**Data for processing**

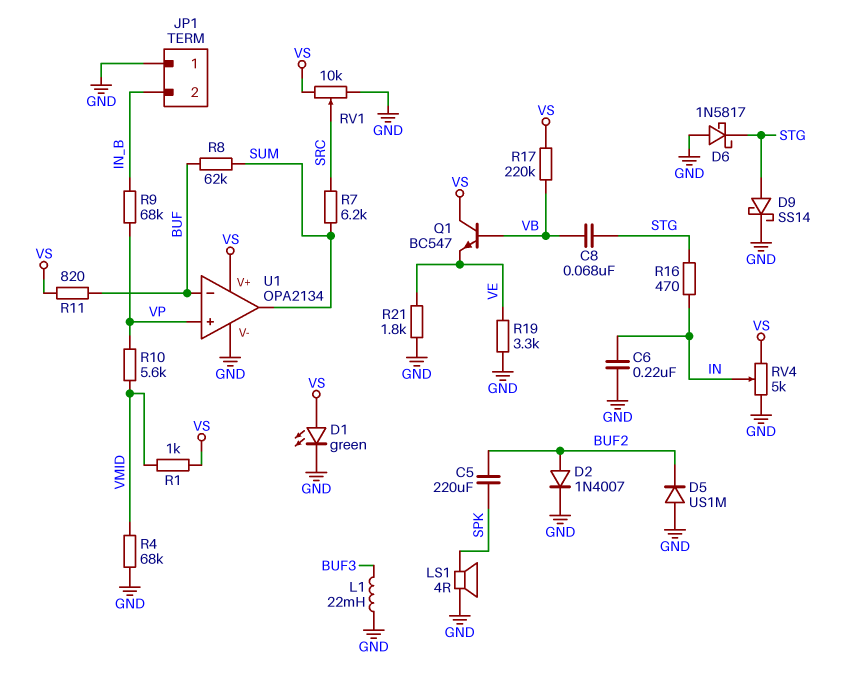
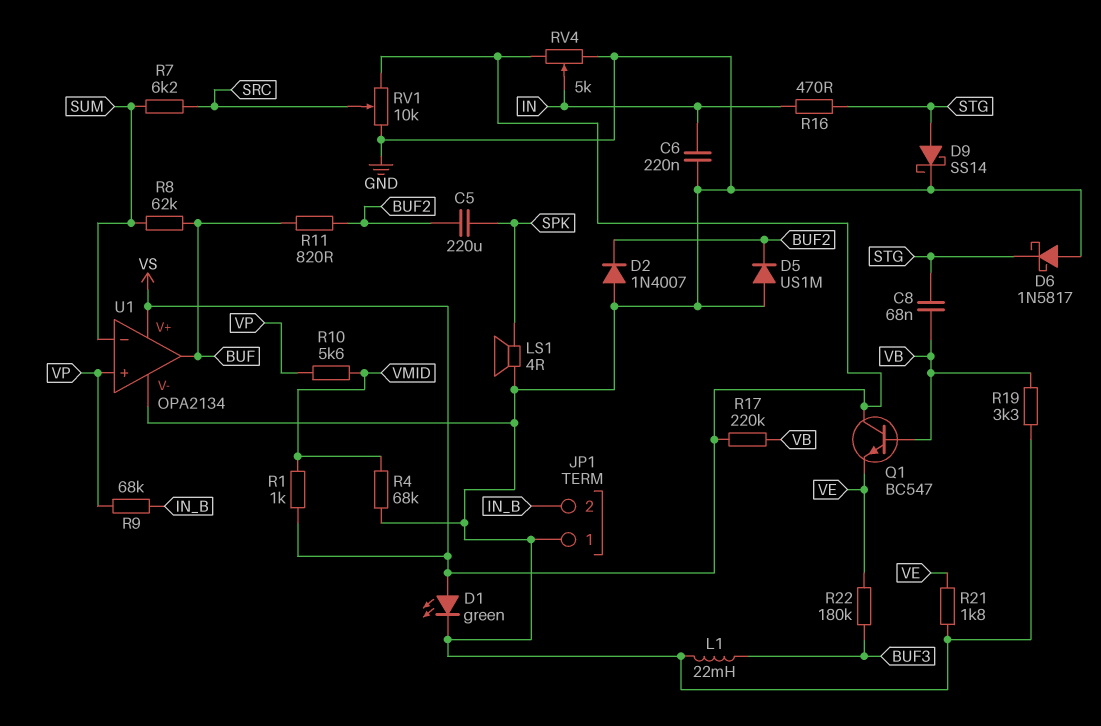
D2: diode 1N4007 (A BUF2, K GND) -> diode 1N4007 (A GND, K BUF2)
R11: 820 (BUF, VS) -> 820 (BUF, BUF2)
R19: 3.3k (GND, VE) -> 3.3k (GND, VB)
R22: none -> 180k (BUF3, VE)
U1 pin in-: BUF -> SUM
U1 pin out: SUM -> BUF

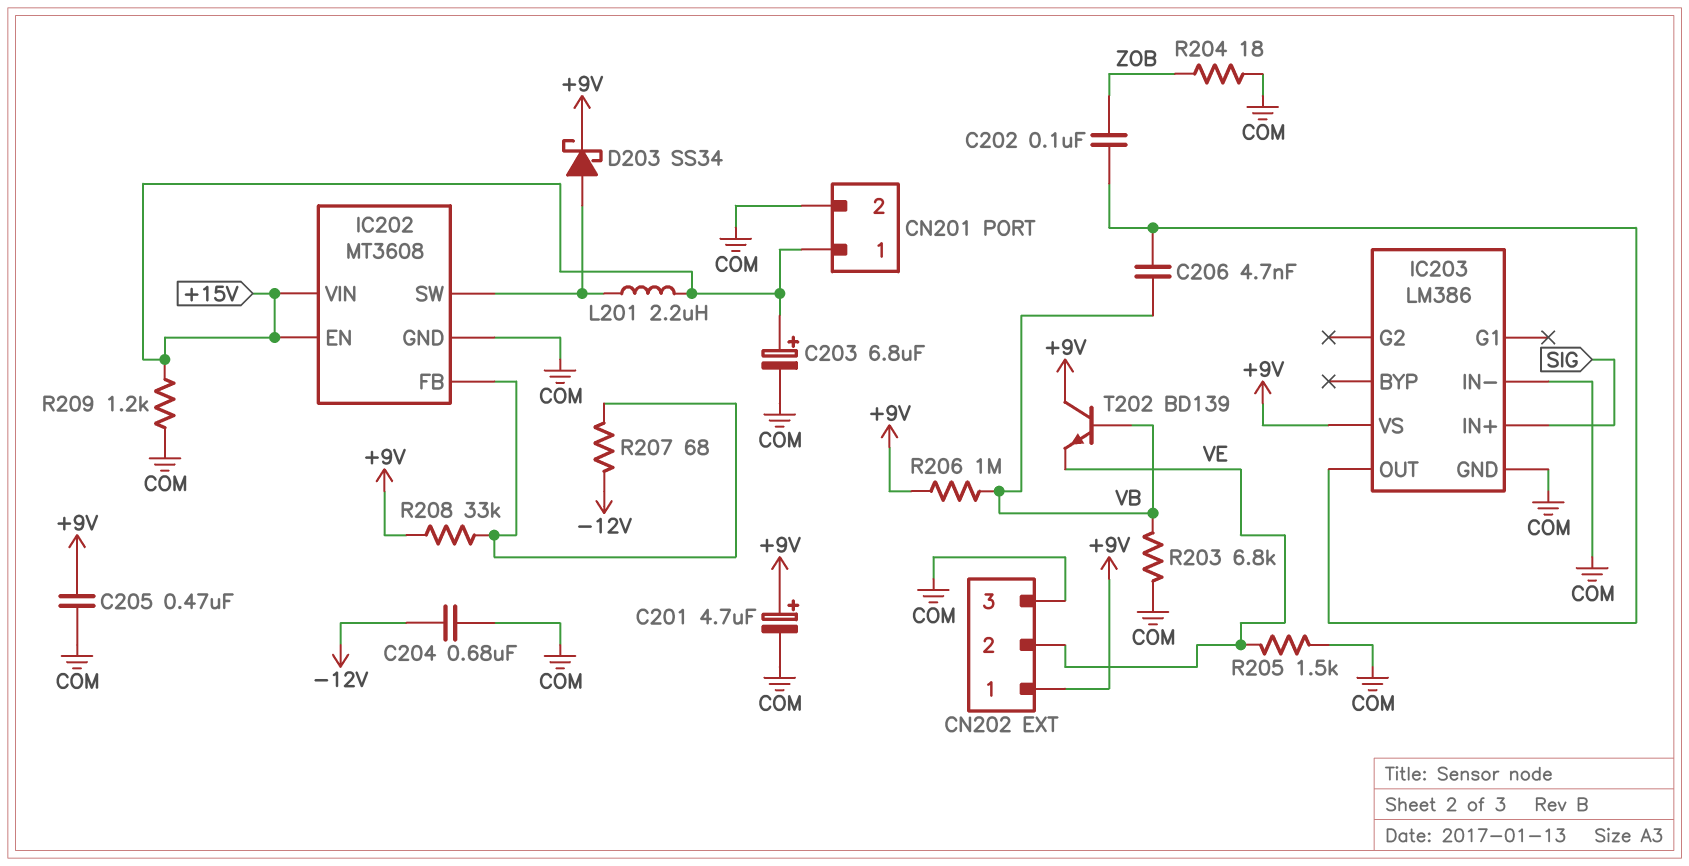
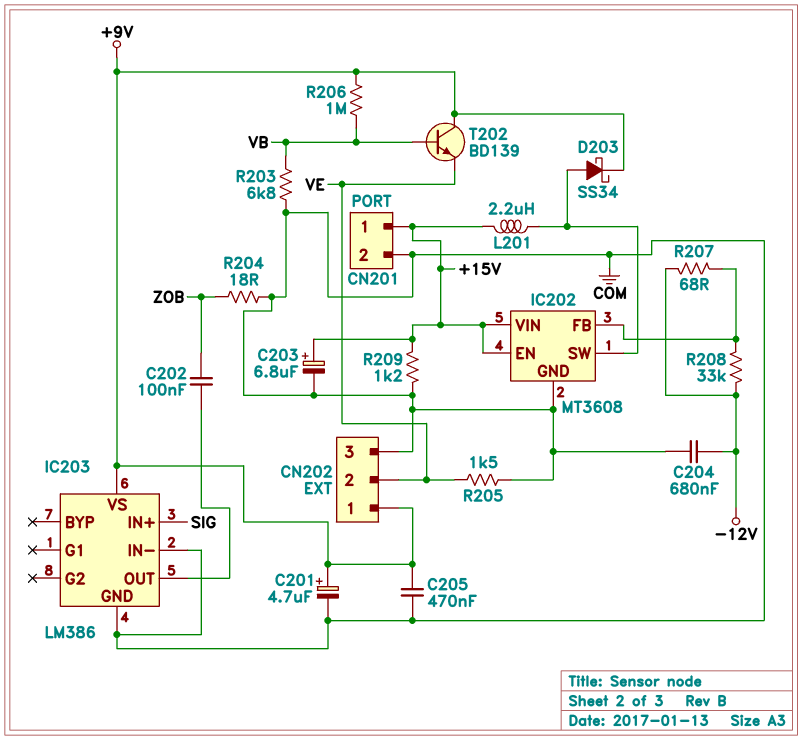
C206: 4.7nF (IC203/OUT, VB) -> none
R208: 33k (+9V, IC202/FB) -> 33k (-12V, IC202/FB)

**What the exercise asks**
Repeat the entries above exactly and skip the images.

**Answer**
D2: diode 1N4007 (A BUF2, K GND) -> diode 1N4007 (A GND, K BUF2)
R11: 820 (BUF, VS) -> 820 (BUF, BUF2)
R19: 3.3k (GND, VE) -> 3.3k (GND, VB)
R22: none -> 180k (BUF3, VE)
U1 pin in-: BUF -> SUM
U1 pin out: SUM -> BUF

C206: 4.7nF (IC203/OUT, VB) -> none
R208: 33k (+9V, IC202/FB) -> 33k (-12V, IC202/FB)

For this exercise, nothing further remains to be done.